==== EXCERPTED RECORDS

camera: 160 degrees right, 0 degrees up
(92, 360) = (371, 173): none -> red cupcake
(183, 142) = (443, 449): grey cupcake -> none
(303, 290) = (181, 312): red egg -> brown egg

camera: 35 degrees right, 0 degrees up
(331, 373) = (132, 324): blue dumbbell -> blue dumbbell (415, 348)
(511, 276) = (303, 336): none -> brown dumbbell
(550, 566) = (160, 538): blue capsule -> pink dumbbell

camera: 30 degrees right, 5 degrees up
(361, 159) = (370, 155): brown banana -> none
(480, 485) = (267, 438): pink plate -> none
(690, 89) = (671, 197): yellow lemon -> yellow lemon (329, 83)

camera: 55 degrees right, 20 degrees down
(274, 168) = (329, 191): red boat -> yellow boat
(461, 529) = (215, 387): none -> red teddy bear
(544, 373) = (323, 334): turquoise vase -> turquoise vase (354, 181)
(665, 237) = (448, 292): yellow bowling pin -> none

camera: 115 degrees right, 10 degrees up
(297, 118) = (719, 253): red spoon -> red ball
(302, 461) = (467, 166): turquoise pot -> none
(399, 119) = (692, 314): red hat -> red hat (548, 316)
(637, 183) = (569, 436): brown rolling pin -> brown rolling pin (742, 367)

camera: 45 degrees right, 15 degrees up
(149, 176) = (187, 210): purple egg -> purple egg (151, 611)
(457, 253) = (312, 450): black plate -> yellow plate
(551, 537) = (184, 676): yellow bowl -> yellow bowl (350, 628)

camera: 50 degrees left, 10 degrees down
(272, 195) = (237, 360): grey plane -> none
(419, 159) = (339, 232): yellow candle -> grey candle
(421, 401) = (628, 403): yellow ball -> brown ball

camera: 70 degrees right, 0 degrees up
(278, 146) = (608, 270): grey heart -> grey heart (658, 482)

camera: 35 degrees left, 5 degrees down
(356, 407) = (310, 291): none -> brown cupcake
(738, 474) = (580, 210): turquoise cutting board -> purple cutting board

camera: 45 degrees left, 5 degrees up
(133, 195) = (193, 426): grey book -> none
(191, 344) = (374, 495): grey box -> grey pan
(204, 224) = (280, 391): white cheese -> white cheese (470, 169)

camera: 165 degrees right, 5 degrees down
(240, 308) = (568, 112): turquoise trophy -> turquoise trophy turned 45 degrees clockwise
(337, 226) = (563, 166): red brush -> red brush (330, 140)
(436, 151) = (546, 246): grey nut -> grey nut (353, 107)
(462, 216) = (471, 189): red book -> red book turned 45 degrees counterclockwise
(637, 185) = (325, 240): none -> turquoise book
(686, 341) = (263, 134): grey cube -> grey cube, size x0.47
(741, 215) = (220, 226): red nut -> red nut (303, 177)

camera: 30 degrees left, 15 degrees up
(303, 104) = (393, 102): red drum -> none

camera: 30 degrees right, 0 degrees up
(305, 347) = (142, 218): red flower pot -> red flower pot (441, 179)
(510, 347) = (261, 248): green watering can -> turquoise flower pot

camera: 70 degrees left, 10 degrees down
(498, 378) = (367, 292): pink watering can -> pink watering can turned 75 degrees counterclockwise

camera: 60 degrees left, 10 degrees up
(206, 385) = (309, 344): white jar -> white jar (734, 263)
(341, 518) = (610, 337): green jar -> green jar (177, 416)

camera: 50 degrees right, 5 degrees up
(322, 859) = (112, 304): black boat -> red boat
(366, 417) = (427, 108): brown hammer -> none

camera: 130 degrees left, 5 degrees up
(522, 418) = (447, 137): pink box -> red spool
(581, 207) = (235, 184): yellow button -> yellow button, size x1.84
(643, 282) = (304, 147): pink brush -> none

========

§ **ABOUT THIS TASK**: Return the data from the top line through the bottom line exactly.

§ **TASK SOLUTION**:
camera: 160 degrees right, 0 degrees up
(92, 360) = (371, 173): none -> red cupcake
(183, 142) = (443, 449): grey cupcake -> none
(303, 290) = (181, 312): red egg -> brown egg

camera: 35 degrees right, 0 degrees up
(331, 373) = (132, 324): blue dumbbell -> blue dumbbell (415, 348)
(511, 276) = (303, 336): none -> brown dumbbell
(550, 566) = (160, 538): blue capsule -> pink dumbbell

camera: 30 degrees right, 5 degrees up
(361, 159) = (370, 155): brown banana -> none
(480, 485) = (267, 438): pink plate -> none
(690, 89) = (671, 197): yellow lemon -> yellow lemon (329, 83)

camera: 55 degrees right, 20 degrees down
(274, 168) = (329, 191): red boat -> yellow boat
(461, 529) = (215, 387): none -> red teddy bear
(544, 373) = (323, 334): turquoise vase -> turquoise vase (354, 181)
(665, 237) = (448, 292): yellow bowling pin -> none

camera: 115 degrees right, 10 degrees up
(297, 118) = (719, 253): red spoon -> red ball
(302, 461) = (467, 166): turquoise pot -> none
(399, 119) = (692, 314): red hat -> red hat (548, 316)
(637, 183) = (569, 436): brown rolling pin -> brown rolling pin (742, 367)

camera: 45 degrees right, 15 degrees up
(149, 176) = (187, 210): purple egg -> purple egg (151, 611)
(457, 253) = (312, 450): black plate -> yellow plate
(551, 537) = (184, 676): yellow bowl -> yellow bowl (350, 628)

camera: 50 degrees left, 10 degrees down
(272, 195) = (237, 360): grey plane -> none
(419, 159) = (339, 232): yellow candle -> grey candle
(421, 401) = (628, 403): yellow ball -> brown ball

camera: 70 degrees right, 0 degrees up
(278, 146) = (608, 270): grey heart -> grey heart (658, 482)

camera: 35 degrees left, 5 degrees down
(356, 407) = (310, 291): none -> brown cupcake
(738, 474) = (580, 210): turquoise cutting board -> purple cutting board

camera: 45 degrees left, 5 degrees up
(133, 195) = (193, 426): grey book -> none
(191, 344) = (374, 495): grey box -> grey pan
(204, 224) = (280, 391): white cheese -> white cheese (470, 169)

camera: 165 degrees right, 5 degrees down
(240, 308) = (568, 112): turquoise trophy -> turquoise trophy turned 45 degrees clockwise
(337, 226) = (563, 166): red brush -> red brush (330, 140)
(436, 151) = (546, 246): grey nut -> grey nut (353, 107)
(462, 216) = (471, 189): red book -> red book turned 45 degrees counterclockwise
(637, 185) = (325, 240): none -> turquoise book
(686, 341) = (263, 134): grey cube -> grey cube, size x0.47
(741, 215) = (220, 226): red nut -> red nut (303, 177)

camera: 30 degrees left, 15 degrees up
(303, 104) = (393, 102): red drum -> none

camera: 30 degrees right, 0 degrees up
(305, 347) = (142, 218): red flower pot -> red flower pot (441, 179)
(510, 347) = (261, 248): green watering can -> turquoise flower pot

camera: 70 degrees left, 10 degrees down
(498, 378) = (367, 292): pink watering can -> pink watering can turned 75 degrees counterclockwise

camera: 60 degrees left, 10 degrees up
(206, 385) = (309, 344): white jar -> white jar (734, 263)
(341, 518) = (610, 337): green jar -> green jar (177, 416)

camera: 50 degrees right, 5 degrees up
(322, 859) = (112, 304): black boat -> red boat
(366, 417) = (427, 108): brown hammer -> none

camera: 130 degrees left, 5 degrees up
(522, 418) = (447, 137): pink box -> red spool
(581, 207) = (235, 184): yellow button -> yellow button, size x1.84
(643, 282) = (304, 147): pink brush -> none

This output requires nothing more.